YOUR GOAL: In the material below, the lines from the one containing "camera: 95 degrees right, 15 degrees up" through the one containing "royal purple sand" are to be given again exactly, ends included, and no others.
═══ DATA TO PROCESS ═══
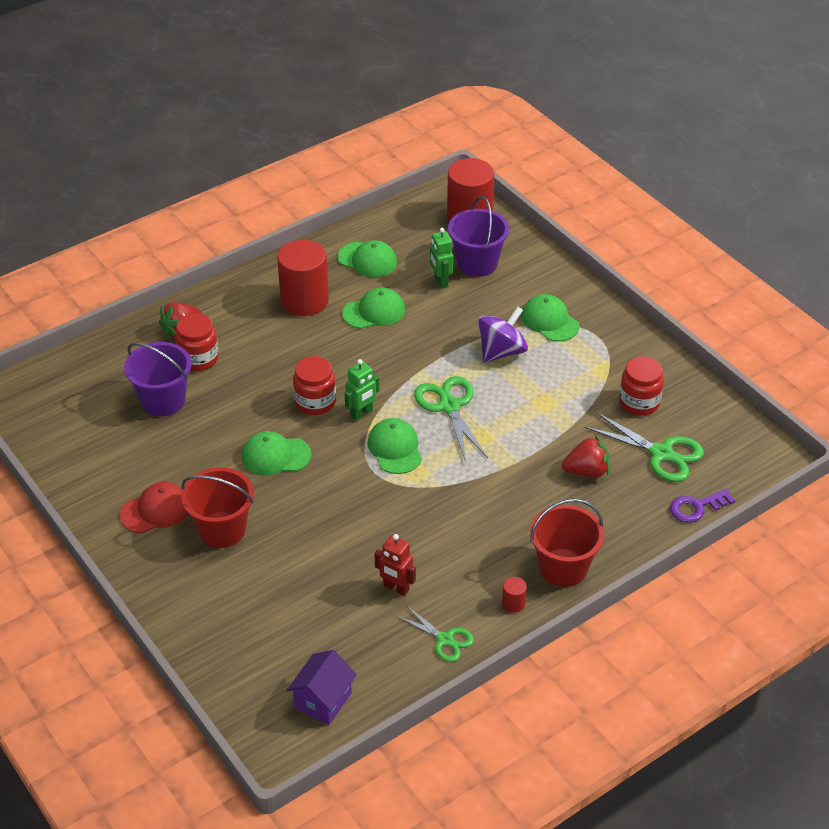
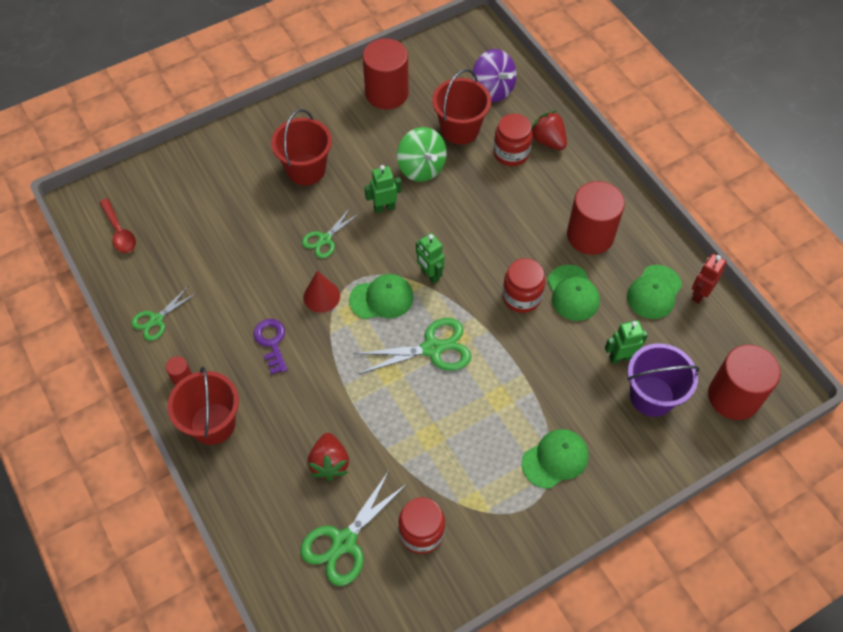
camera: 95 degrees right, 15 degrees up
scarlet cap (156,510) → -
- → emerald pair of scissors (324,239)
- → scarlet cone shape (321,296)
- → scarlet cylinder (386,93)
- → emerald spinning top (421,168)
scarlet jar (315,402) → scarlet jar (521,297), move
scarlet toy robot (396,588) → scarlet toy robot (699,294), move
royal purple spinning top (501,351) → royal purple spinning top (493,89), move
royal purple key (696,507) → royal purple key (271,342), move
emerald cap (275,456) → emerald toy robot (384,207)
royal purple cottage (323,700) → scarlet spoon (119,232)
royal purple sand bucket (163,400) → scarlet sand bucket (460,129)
═══
═══ DATA TO PROCESS ═══
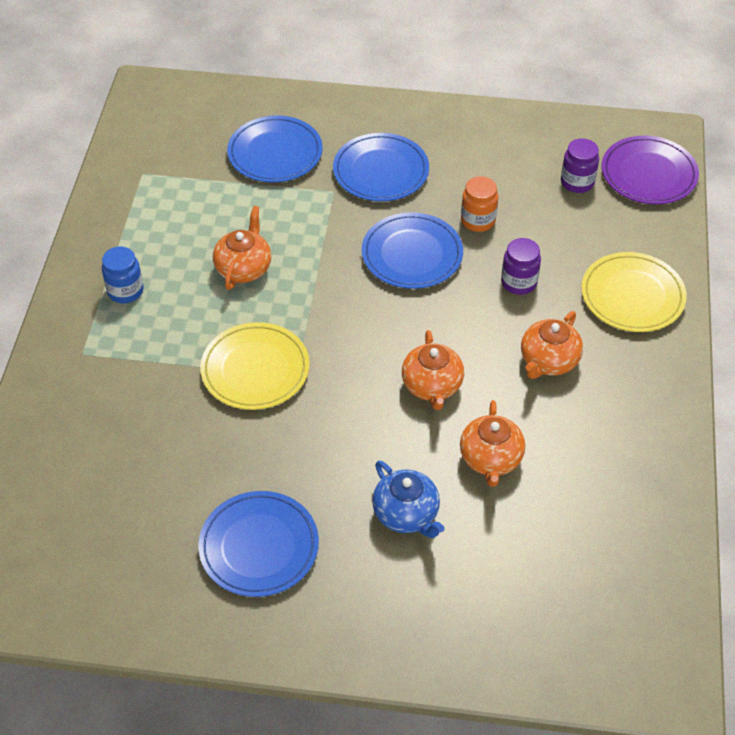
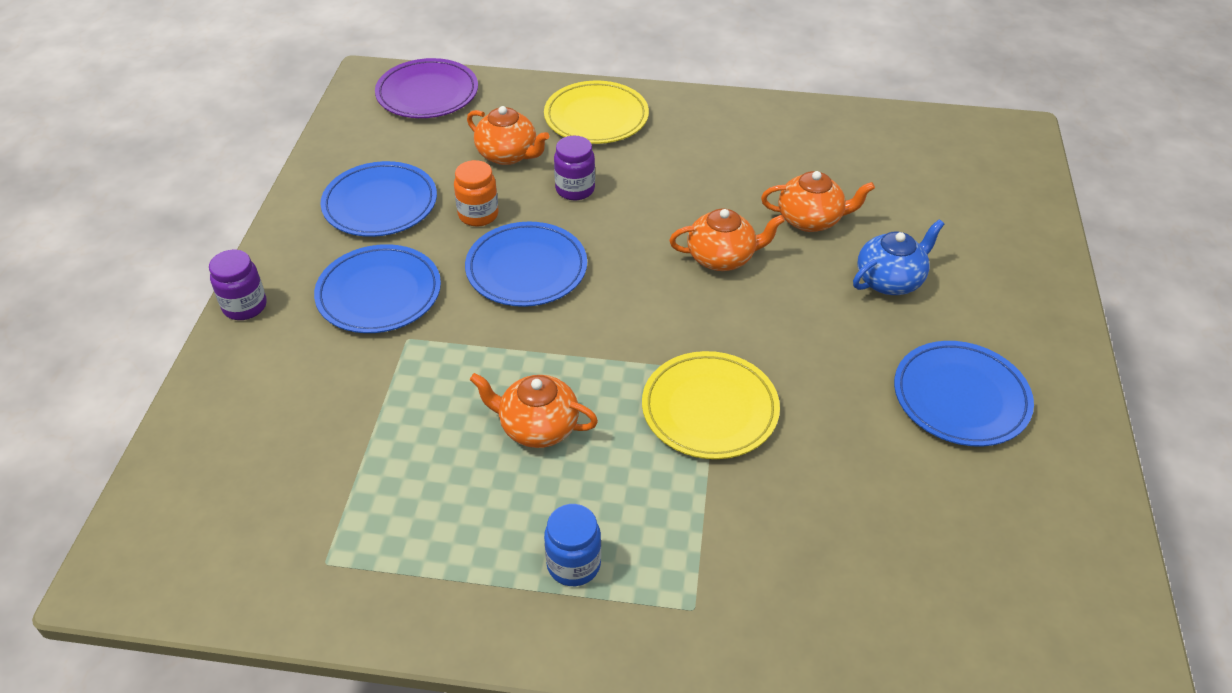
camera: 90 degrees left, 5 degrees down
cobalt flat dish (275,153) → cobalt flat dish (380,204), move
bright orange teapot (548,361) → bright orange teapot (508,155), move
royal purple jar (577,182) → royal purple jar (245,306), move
═══
SOLUTION:
camera: 95 degrees right, 15 degrees up
scarlet cap (156,510) → -
- → emerald pair of scissors (324,239)
- → scarlet cone shape (321,296)
- → scarlet cylinder (386,93)
- → emerald spinning top (421,168)
scarlet jar (315,402) → scarlet jar (521,297), move
scarlet toy robot (396,588) → scarlet toy robot (699,294), move
royal purple spinning top (501,351) → royal purple spinning top (493,89), move
royal purple key (696,507) → royal purple key (271,342), move
emerald cap (275,456) → emerald toy robot (384,207)
royal purple cottage (323,700) → scarlet spoon (119,232)
royal purple sand bucket (163,400) → scarlet sand bucket (460,129)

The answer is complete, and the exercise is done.